Exercise:
In the records below, find the line containing "Someone swapped the", then reproduce that line and every one after it to the end, exactly and alone.

══ Given records

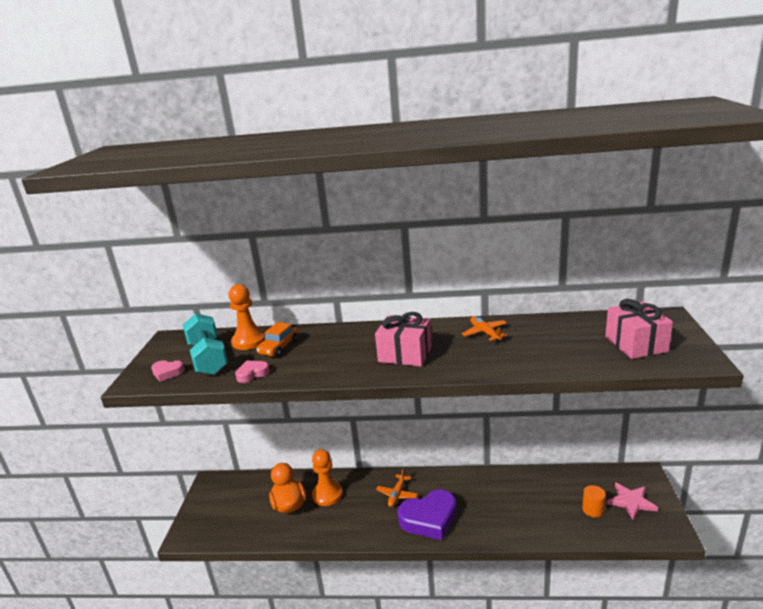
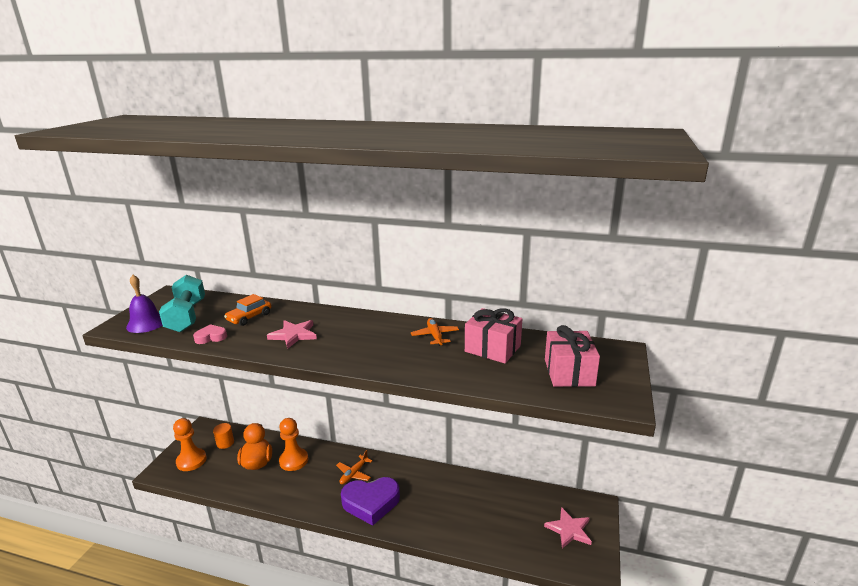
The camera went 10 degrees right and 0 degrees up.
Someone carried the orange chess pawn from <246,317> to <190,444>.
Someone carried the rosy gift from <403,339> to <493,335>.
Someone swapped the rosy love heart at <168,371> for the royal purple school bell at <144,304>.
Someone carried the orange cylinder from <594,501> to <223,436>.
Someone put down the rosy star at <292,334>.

════

Exercise response:
Someone swapped the rosy love heart at <168,371> for the royal purple school bell at <144,304>.
Someone carried the orange cylinder from <594,501> to <223,436>.
Someone put down the rosy star at <292,334>.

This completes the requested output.